• Provided information:
::::

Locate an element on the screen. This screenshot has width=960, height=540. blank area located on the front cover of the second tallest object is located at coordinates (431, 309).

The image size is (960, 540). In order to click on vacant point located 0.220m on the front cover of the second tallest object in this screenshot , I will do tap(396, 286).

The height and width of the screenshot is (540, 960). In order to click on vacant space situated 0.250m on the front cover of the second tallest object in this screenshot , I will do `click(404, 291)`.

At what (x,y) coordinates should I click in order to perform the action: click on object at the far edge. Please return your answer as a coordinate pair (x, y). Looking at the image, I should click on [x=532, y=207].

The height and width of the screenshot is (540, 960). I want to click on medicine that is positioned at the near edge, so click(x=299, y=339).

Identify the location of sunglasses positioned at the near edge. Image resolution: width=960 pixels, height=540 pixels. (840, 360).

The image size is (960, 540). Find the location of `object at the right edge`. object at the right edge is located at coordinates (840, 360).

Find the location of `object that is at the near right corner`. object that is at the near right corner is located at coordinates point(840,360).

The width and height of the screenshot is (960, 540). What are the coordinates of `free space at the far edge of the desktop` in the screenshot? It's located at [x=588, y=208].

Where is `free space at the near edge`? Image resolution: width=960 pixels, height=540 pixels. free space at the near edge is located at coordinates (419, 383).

::::

• The problem: Reproduce verbatim everything in the data above from the line containing "so click(x=299, y=339)." down to the line containing "Identify the location", with both of those lines included.

• Worked answer:
The height and width of the screenshot is (540, 960). I want to click on medicine that is positioned at the near edge, so click(x=299, y=339).

Identify the location of sunglasses positioned at the near edge. Image resolution: width=960 pixels, height=540 pixels. (840, 360).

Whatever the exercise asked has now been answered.